*Task statement*. All of the data should be reproduced word for word, though its pictures must be omitted.

*Stored data*.
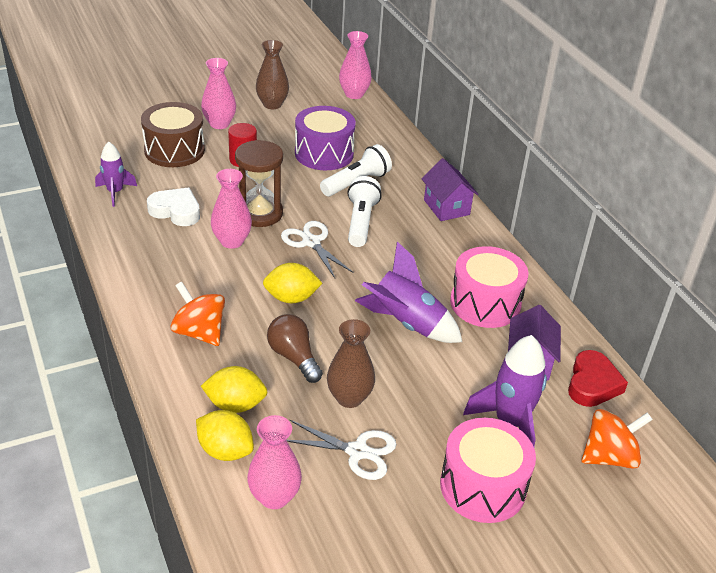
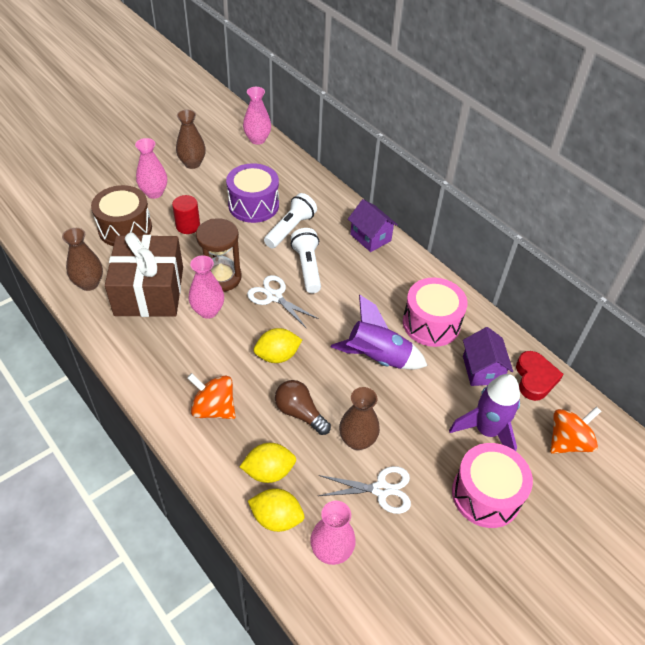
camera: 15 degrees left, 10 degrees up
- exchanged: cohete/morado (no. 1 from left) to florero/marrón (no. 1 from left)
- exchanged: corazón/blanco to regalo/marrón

*Answer section*.
camera: 15 degrees left, 10 degrees up
- exchanged: cohete/morado (no. 1 from left) to florero/marrón (no. 1 from left)
- exchanged: corazón/blanco to regalo/marrón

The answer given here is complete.